INFORMATION SHOWN: Begin

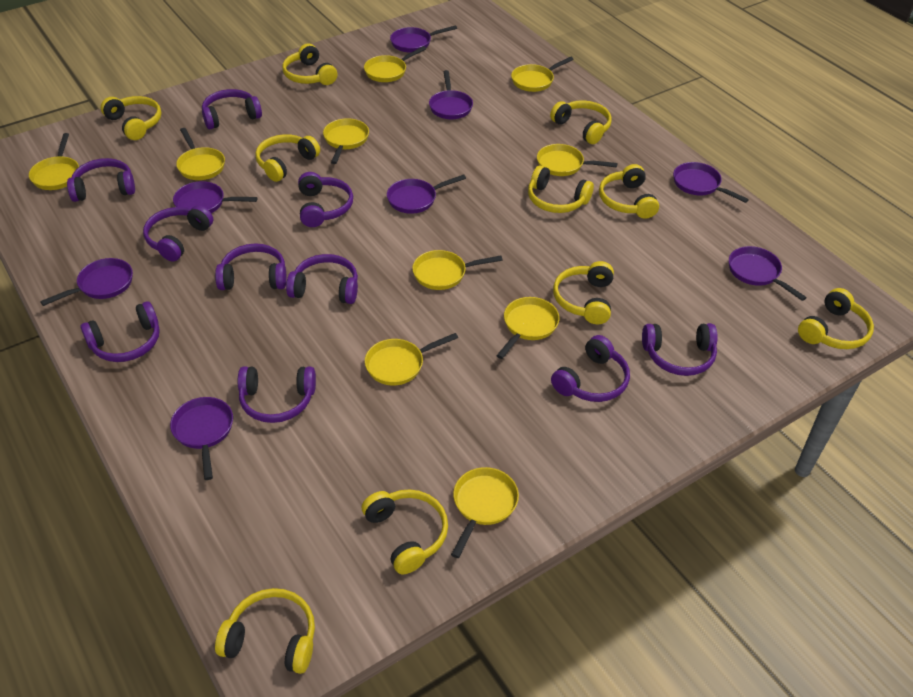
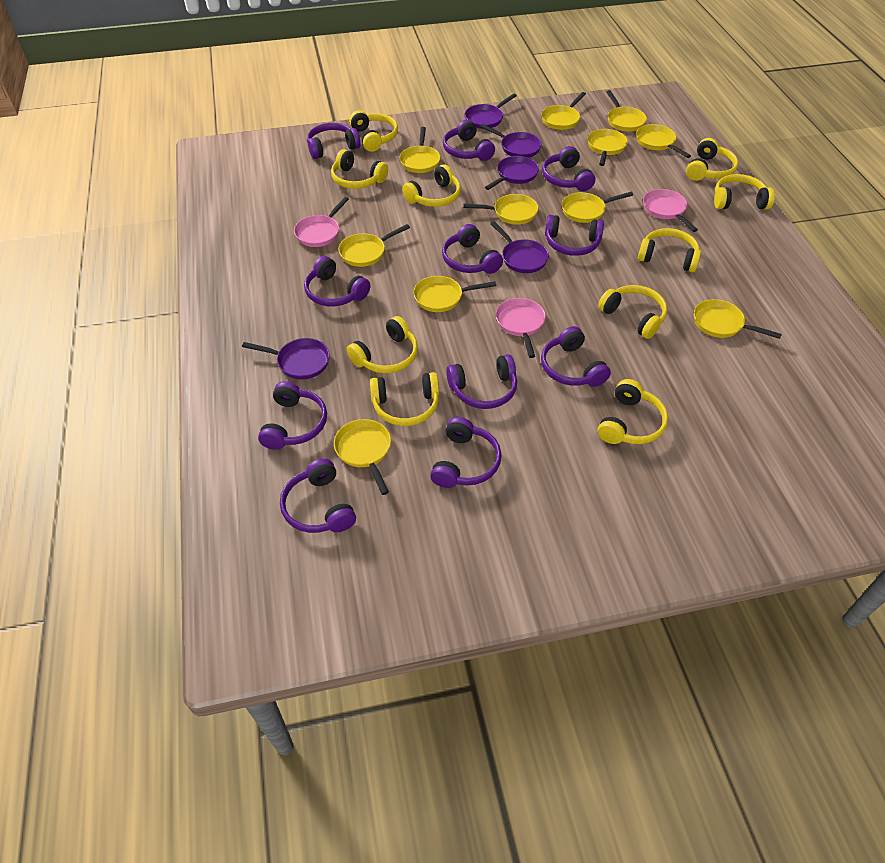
pink pan: 0 -> 3
purple headphones: 10 -> 11
purple pan: 8 -> 5
yellow pan: 10 -> 11

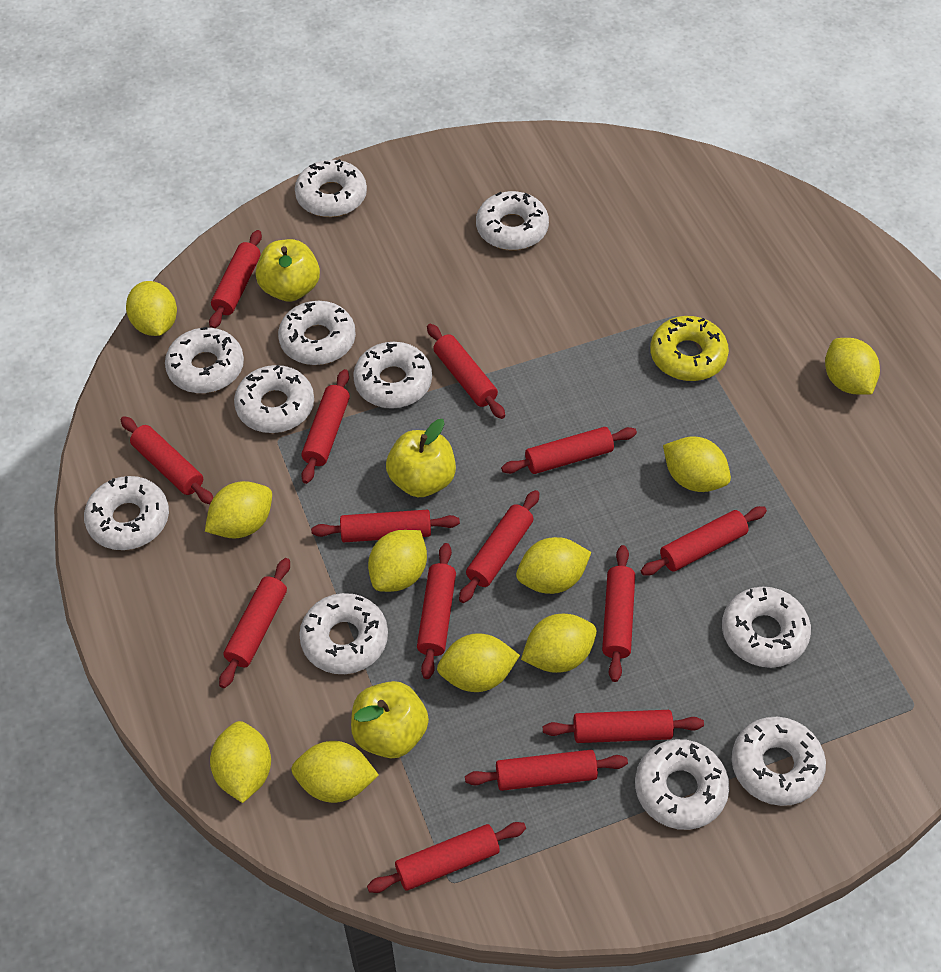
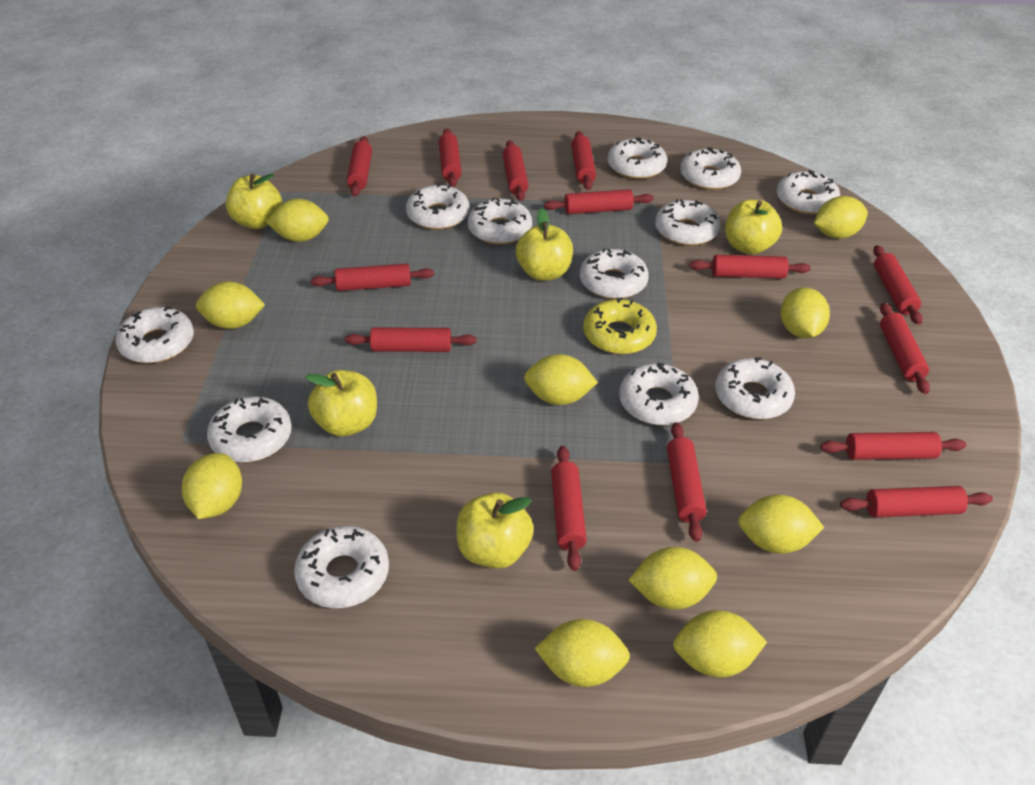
white donut: 11 -> 12
yellow apple: 3 -> 5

INFORMATION SHOWN: End

• [DESCRIPTION OF THE TASK]: The expected output is an exact copy of the lines from the one holding "yellow pan: 10 -> 11" through the last line of the listing above, with the pictures omitted.

• [RESULT OF THIS TASK]:
yellow pan: 10 -> 11

white donut: 11 -> 12
yellow apple: 3 -> 5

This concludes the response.